What is expected - Each line below that carries the string "regadera" must appear in the answer.

[Opening Records shown section]

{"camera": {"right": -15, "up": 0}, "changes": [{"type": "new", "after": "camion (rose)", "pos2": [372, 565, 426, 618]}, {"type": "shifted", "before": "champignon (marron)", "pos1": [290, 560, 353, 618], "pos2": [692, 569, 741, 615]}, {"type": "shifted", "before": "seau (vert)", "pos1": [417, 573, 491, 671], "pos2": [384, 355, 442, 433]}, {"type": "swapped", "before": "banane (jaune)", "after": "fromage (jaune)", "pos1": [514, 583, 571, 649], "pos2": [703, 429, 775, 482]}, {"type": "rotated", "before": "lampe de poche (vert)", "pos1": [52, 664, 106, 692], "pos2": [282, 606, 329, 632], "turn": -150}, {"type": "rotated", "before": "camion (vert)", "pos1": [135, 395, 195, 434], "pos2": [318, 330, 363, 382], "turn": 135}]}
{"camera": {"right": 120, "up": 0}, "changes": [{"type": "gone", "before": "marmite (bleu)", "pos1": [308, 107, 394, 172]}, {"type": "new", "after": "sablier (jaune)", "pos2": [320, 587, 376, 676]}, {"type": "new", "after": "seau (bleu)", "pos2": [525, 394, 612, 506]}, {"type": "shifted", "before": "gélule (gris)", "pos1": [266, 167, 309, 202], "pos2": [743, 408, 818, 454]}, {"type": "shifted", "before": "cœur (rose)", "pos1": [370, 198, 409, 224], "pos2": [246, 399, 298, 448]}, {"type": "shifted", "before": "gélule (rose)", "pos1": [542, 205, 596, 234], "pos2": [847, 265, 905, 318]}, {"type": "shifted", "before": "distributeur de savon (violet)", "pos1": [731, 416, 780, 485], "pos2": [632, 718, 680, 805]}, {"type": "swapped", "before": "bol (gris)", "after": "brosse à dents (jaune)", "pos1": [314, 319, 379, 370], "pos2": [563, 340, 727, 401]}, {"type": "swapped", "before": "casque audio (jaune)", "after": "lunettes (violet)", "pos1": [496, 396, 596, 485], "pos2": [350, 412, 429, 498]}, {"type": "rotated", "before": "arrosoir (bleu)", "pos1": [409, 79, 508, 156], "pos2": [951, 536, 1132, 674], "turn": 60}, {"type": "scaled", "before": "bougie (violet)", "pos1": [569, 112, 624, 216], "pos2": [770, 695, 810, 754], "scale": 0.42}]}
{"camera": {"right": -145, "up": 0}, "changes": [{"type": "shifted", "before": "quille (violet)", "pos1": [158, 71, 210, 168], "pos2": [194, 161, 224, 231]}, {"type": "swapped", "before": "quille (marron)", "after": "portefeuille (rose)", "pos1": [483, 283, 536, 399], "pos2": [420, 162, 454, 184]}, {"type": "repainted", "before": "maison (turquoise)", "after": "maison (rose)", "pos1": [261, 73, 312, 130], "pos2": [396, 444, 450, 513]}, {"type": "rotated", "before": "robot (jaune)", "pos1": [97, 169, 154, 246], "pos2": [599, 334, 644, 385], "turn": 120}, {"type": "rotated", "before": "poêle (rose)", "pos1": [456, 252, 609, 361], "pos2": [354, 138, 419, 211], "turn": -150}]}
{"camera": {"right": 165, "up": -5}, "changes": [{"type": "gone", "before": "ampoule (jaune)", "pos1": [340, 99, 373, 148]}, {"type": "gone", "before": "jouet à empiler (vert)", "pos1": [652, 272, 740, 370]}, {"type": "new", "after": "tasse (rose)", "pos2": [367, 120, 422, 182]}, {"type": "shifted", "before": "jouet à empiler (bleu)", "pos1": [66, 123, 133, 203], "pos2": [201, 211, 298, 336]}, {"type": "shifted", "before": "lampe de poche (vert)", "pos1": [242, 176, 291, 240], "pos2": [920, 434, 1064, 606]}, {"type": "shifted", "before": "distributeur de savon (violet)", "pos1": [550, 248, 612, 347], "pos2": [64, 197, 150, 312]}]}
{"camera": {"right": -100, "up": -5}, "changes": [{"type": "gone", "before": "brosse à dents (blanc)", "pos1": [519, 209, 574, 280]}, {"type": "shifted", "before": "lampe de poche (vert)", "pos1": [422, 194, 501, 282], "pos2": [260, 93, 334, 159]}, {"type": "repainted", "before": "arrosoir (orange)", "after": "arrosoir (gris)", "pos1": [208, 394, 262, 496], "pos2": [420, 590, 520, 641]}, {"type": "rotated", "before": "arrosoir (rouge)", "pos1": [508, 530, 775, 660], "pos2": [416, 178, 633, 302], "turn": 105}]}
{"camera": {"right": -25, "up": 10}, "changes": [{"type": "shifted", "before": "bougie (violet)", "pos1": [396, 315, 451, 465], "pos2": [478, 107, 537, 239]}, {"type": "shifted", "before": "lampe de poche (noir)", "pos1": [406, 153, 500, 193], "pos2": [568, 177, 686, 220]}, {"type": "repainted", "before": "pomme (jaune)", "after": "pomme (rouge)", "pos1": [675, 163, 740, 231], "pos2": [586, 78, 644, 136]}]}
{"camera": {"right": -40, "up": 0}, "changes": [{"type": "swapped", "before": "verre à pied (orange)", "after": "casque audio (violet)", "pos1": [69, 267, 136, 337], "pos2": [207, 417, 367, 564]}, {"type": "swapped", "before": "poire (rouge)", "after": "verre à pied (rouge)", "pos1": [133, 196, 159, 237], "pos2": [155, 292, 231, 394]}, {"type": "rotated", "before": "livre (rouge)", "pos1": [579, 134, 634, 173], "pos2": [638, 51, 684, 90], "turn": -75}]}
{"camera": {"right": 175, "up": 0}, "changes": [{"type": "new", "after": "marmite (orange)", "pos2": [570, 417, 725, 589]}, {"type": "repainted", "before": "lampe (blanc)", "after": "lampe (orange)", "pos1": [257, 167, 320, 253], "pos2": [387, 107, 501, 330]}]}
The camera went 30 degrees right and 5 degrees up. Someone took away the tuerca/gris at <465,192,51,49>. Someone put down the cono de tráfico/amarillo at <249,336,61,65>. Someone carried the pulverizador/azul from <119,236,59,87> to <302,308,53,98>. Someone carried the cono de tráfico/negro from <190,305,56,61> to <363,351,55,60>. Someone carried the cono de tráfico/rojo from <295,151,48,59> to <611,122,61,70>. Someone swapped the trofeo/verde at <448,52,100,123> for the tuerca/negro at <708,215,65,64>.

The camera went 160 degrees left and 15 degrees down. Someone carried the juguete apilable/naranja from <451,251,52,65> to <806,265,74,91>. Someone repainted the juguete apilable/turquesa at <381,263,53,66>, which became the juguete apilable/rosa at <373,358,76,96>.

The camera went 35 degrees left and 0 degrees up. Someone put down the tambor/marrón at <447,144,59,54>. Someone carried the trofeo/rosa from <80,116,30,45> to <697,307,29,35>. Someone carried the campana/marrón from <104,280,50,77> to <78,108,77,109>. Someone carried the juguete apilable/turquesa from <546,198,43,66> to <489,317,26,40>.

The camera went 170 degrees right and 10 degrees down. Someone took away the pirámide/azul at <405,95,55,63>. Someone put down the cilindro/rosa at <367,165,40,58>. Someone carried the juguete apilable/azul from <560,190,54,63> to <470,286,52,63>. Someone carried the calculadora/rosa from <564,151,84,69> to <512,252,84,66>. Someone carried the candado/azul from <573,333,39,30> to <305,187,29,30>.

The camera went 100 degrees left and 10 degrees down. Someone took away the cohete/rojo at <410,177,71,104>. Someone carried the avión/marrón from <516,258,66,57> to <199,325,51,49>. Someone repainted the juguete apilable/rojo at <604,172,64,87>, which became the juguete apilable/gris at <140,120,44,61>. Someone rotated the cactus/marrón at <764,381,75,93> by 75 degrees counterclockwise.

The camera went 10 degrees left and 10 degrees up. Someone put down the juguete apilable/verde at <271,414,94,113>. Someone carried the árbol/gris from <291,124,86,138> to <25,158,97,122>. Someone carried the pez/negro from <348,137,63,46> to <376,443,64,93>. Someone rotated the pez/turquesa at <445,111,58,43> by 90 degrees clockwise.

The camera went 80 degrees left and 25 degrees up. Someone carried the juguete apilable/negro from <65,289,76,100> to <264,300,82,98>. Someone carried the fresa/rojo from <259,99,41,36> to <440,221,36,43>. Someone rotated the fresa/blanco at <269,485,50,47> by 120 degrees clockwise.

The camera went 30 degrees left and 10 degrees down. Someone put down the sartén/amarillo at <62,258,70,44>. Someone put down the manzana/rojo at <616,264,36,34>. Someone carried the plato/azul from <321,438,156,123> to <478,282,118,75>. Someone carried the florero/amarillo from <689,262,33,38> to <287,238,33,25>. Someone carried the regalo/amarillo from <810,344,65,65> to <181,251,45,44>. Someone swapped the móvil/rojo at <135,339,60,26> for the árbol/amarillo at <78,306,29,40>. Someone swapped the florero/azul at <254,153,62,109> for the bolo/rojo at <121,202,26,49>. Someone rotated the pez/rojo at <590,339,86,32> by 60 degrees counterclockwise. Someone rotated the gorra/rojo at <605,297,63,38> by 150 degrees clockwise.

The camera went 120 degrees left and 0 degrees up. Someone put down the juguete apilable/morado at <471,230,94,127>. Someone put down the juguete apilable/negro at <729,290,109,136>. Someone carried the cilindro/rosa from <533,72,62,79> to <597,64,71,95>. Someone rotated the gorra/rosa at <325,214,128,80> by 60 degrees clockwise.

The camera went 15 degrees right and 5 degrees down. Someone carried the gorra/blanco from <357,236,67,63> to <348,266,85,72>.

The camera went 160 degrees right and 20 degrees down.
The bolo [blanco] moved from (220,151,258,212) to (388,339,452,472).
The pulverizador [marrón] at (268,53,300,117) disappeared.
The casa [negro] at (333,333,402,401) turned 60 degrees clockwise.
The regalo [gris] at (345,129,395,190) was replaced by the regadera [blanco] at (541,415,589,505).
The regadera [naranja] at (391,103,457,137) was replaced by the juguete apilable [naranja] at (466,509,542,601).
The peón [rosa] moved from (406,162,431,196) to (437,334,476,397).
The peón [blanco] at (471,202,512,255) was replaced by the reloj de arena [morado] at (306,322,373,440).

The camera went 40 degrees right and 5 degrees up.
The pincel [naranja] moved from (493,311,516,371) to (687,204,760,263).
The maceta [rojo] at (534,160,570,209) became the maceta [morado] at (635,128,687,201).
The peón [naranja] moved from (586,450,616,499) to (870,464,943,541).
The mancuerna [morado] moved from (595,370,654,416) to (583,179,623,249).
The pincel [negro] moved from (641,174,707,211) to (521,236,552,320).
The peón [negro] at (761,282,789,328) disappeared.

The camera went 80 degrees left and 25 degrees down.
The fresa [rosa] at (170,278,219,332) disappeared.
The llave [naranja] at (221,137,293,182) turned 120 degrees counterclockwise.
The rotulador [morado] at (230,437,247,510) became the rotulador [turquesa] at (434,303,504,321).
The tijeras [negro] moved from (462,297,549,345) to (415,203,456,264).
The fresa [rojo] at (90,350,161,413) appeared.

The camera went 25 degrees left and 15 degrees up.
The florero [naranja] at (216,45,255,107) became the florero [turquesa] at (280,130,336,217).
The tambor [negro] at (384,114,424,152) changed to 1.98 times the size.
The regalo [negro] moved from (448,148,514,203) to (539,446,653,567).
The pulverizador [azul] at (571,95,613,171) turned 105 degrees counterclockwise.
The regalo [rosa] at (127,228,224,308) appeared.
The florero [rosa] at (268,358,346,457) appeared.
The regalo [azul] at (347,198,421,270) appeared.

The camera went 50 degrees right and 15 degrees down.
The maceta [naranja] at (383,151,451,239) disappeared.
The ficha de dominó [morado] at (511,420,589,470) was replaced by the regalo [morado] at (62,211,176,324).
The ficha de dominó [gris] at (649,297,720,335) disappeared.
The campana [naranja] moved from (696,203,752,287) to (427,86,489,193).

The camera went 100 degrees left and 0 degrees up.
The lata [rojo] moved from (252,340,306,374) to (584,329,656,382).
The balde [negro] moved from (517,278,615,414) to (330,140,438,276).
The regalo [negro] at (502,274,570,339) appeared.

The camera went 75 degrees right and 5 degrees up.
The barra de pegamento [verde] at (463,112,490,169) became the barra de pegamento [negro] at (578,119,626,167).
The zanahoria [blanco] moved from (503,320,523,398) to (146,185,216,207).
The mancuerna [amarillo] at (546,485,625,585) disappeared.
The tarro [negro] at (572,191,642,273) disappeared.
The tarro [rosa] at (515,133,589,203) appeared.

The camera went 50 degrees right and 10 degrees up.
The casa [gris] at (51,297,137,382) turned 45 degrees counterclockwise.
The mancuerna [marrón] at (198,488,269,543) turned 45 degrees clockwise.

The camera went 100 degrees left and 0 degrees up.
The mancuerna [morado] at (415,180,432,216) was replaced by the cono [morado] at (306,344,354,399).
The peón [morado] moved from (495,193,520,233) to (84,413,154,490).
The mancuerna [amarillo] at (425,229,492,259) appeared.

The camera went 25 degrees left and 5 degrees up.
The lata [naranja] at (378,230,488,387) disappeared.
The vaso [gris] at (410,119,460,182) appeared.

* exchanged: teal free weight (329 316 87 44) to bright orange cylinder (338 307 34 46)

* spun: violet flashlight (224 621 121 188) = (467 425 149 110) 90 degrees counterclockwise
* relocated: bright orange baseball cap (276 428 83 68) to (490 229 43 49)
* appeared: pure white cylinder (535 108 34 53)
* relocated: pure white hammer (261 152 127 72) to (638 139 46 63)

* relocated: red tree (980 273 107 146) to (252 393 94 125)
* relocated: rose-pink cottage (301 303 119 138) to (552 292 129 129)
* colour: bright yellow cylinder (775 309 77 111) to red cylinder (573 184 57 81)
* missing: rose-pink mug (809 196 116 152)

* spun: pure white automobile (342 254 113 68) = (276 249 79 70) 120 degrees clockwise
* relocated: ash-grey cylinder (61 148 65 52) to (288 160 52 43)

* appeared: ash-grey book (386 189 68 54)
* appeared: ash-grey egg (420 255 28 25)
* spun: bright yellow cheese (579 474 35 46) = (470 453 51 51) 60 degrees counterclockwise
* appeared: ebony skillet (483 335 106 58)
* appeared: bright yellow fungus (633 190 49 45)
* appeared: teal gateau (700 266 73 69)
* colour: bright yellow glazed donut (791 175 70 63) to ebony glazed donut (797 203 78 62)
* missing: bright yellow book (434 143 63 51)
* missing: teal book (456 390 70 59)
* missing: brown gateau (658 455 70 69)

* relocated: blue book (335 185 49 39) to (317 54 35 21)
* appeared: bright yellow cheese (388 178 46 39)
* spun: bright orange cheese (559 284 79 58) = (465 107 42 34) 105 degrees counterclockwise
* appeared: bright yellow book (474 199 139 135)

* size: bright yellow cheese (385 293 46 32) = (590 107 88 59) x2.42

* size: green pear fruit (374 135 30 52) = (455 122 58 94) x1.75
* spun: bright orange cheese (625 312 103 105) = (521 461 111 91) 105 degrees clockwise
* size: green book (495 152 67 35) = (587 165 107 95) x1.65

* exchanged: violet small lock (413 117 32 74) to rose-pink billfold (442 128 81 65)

[Closing Records shown section]

Result -
The regalo [gris] at (345,129,395,190) was replaced by the regadera [blanco] at (541,415,589,505).
The regadera [naranja] at (391,103,457,137) was replaced by the juguete apilable [naranja] at (466,509,542,601).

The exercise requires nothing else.